*** Opening of Supplied data ***

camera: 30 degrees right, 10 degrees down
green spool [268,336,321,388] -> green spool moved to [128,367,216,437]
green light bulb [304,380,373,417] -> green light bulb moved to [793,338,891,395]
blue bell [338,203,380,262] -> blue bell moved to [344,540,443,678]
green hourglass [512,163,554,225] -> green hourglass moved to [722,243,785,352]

*** Close of Supplied data ***

▶ What is expected
Only the lines from the opening of the material through the line with "blue bell [338,203,380,262]" should be echoed, exactly as written.

▶ Reply
camera: 30 degrees right, 10 degrees down
green spool [268,336,321,388] -> green spool moved to [128,367,216,437]
green light bulb [304,380,373,417] -> green light bulb moved to [793,338,891,395]
blue bell [338,203,380,262] -> blue bell moved to [344,540,443,678]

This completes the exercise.